What is required:
The response should be the lines of the data, starting at the first and ending at the one that contains "IR2: KY-022 -> TSOP4838", copied without change.

Data excerpts:
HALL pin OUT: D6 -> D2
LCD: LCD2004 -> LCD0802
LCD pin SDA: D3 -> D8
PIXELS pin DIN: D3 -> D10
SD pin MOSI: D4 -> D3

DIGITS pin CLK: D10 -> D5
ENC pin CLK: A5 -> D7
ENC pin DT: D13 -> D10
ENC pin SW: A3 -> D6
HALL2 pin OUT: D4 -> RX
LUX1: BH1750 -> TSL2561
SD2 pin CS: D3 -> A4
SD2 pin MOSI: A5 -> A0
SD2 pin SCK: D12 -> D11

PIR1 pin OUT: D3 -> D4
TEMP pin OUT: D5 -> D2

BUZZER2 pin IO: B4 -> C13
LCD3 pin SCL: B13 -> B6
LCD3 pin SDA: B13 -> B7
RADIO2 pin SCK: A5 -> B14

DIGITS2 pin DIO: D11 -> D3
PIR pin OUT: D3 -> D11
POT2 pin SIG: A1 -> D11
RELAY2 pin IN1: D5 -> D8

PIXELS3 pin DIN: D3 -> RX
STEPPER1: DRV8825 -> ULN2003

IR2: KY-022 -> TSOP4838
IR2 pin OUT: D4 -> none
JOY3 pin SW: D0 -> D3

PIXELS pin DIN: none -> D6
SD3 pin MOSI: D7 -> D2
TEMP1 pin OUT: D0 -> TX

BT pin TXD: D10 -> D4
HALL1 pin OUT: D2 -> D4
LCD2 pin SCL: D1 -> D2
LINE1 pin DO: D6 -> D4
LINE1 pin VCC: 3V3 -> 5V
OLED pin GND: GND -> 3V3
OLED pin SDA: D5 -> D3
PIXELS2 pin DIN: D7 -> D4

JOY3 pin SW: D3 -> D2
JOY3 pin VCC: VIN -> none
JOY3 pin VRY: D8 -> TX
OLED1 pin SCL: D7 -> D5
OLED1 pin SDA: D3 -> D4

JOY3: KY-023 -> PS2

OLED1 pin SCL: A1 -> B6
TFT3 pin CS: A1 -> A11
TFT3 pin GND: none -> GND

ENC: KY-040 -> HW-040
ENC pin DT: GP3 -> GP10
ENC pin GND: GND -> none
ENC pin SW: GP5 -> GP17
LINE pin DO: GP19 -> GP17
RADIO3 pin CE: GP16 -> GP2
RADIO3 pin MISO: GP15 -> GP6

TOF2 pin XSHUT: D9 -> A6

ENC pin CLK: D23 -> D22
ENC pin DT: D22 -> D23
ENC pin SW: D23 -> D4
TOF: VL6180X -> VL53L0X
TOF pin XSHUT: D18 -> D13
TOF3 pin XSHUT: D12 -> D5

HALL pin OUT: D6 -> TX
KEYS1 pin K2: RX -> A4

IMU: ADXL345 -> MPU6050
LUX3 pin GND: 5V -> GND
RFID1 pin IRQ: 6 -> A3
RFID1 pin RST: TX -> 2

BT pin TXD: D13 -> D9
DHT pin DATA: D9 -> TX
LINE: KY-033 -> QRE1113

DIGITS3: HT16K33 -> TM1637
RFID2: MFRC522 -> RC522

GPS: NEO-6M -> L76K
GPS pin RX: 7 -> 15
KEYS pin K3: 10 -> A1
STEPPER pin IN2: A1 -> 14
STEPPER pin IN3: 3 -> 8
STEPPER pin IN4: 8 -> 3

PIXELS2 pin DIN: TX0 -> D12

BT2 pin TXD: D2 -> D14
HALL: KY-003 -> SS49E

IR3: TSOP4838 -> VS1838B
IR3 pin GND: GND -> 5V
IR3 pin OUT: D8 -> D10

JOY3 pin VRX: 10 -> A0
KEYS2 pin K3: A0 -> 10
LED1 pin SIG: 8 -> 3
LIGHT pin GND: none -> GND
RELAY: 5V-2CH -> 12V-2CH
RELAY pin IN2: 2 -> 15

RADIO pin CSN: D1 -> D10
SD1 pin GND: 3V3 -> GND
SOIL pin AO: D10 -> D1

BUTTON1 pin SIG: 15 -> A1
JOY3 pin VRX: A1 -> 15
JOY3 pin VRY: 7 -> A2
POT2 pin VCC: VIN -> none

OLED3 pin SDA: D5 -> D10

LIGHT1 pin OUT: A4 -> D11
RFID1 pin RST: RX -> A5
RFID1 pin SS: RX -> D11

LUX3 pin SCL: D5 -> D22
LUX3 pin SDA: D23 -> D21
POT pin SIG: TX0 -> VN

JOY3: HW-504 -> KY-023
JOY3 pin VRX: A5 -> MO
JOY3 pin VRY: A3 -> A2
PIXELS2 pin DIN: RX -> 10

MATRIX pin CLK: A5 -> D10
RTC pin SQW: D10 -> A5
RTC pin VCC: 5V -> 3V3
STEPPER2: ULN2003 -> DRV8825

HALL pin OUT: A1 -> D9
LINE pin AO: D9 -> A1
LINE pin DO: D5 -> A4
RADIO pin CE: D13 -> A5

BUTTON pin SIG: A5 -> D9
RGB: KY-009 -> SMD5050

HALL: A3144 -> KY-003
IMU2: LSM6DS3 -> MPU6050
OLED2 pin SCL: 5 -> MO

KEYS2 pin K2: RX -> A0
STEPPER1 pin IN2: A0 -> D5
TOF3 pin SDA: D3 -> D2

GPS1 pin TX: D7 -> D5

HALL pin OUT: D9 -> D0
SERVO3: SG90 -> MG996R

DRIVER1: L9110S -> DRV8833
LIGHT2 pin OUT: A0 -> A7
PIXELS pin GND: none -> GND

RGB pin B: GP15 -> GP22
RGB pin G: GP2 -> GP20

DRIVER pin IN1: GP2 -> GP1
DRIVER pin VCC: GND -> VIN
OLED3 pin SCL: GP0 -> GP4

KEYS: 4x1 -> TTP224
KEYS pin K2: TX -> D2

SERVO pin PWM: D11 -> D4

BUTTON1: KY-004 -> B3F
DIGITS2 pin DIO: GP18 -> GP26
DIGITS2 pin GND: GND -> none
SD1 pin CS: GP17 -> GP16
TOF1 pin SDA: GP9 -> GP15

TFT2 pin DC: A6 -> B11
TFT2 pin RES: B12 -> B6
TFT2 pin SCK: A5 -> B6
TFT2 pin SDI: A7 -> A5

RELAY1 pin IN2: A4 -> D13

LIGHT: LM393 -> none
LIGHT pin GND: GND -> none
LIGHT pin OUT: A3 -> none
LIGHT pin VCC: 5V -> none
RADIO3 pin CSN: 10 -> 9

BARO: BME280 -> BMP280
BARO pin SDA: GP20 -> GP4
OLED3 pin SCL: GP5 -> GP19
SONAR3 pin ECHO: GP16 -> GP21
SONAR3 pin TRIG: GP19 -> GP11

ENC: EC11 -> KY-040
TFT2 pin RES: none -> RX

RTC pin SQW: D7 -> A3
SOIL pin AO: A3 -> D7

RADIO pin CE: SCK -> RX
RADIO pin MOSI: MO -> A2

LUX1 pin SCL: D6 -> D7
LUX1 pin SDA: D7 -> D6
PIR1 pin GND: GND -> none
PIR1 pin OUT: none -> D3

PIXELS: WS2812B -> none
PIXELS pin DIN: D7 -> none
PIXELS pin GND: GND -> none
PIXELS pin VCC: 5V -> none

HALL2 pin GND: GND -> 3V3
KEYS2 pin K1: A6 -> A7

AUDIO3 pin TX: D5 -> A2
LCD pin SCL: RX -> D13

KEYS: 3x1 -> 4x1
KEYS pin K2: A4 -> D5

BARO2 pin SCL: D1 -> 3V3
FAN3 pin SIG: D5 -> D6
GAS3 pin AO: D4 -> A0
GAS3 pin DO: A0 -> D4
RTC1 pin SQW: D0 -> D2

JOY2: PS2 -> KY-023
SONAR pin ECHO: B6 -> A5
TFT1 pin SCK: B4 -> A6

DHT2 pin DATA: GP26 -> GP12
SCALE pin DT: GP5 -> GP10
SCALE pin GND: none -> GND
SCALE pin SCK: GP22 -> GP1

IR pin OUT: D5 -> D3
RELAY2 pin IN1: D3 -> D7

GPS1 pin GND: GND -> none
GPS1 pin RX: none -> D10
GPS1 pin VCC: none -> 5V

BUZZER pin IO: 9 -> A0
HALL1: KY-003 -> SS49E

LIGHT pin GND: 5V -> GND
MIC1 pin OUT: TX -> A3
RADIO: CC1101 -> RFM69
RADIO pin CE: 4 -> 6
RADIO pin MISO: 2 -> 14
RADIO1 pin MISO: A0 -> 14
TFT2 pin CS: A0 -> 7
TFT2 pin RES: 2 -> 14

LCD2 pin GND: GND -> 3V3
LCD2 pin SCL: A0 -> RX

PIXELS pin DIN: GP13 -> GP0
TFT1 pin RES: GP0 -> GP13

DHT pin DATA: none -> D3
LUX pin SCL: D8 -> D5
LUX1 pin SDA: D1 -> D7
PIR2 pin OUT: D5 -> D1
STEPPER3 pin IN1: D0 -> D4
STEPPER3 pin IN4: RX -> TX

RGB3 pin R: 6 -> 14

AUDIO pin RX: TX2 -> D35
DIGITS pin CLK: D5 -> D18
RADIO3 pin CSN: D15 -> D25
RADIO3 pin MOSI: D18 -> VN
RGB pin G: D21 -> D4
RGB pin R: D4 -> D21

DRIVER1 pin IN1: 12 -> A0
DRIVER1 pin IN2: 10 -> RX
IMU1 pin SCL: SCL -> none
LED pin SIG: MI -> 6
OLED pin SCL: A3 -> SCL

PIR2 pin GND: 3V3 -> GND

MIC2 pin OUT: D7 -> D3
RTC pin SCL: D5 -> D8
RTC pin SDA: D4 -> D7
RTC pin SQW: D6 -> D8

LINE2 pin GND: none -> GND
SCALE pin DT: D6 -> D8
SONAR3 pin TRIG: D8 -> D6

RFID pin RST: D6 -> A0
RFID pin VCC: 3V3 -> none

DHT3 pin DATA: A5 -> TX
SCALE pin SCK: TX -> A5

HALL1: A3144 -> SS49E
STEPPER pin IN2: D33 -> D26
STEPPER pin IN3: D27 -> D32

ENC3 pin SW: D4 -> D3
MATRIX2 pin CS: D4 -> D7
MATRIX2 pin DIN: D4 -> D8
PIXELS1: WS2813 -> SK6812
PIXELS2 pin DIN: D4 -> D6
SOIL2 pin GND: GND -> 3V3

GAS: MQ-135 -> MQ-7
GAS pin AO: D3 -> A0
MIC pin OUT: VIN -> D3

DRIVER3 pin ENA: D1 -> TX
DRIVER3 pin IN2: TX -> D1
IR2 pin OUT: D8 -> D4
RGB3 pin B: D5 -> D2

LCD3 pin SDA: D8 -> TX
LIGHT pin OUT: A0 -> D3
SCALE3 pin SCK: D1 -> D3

Result below:
HALL pin OUT: D6 -> D2
LCD: LCD2004 -> LCD0802
LCD pin SDA: D3 -> D8
PIXELS pin DIN: D3 -> D10
SD pin MOSI: D4 -> D3

DIGITS pin CLK: D10 -> D5
ENC pin CLK: A5 -> D7
ENC pin DT: D13 -> D10
ENC pin SW: A3 -> D6
HALL2 pin OUT: D4 -> RX
LUX1: BH1750 -> TSL2561
SD2 pin CS: D3 -> A4
SD2 pin MOSI: A5 -> A0
SD2 pin SCK: D12 -> D11

PIR1 pin OUT: D3 -> D4
TEMP pin OUT: D5 -> D2

BUZZER2 pin IO: B4 -> C13
LCD3 pin SCL: B13 -> B6
LCD3 pin SDA: B13 -> B7
RADIO2 pin SCK: A5 -> B14

DIGITS2 pin DIO: D11 -> D3
PIR pin OUT: D3 -> D11
POT2 pin SIG: A1 -> D11
RELAY2 pin IN1: D5 -> D8

PIXELS3 pin DIN: D3 -> RX
STEPPER1: DRV8825 -> ULN2003

IR2: KY-022 -> TSOP4838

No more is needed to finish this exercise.